== DATA SUPPLIED
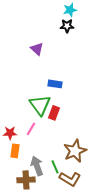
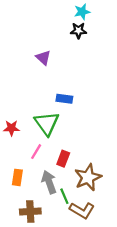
red rectangle: (54, 113) -> (63, 159), moved
red star: (10, 133) -> (12, 128), moved
gray arrow: (37, 166) -> (49, 182), moved

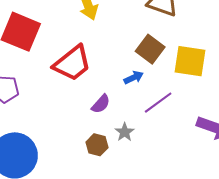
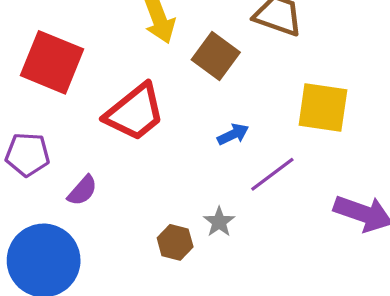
brown square: (150, 49) -> (216, 56), moved
purple semicircle: (101, 104) -> (82, 191), moved

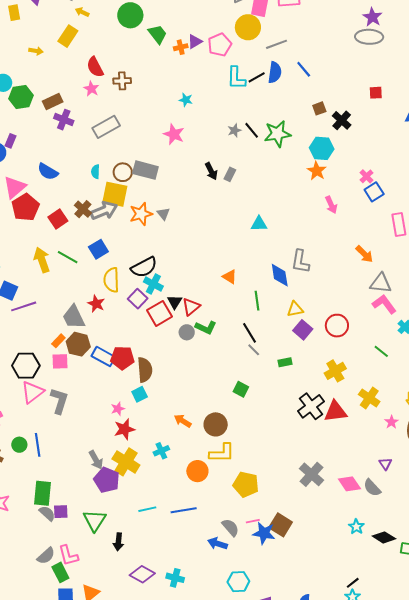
====
THE TASK: Set every record down exactly, omitting pictures.

RESULT BELOW:
red rectangle: (54, 113) -> (63, 159), moved
red star: (10, 133) -> (12, 128), moved
gray arrow: (37, 166) -> (49, 182), moved

brown square: (150, 49) -> (216, 56), moved
purple semicircle: (101, 104) -> (82, 191), moved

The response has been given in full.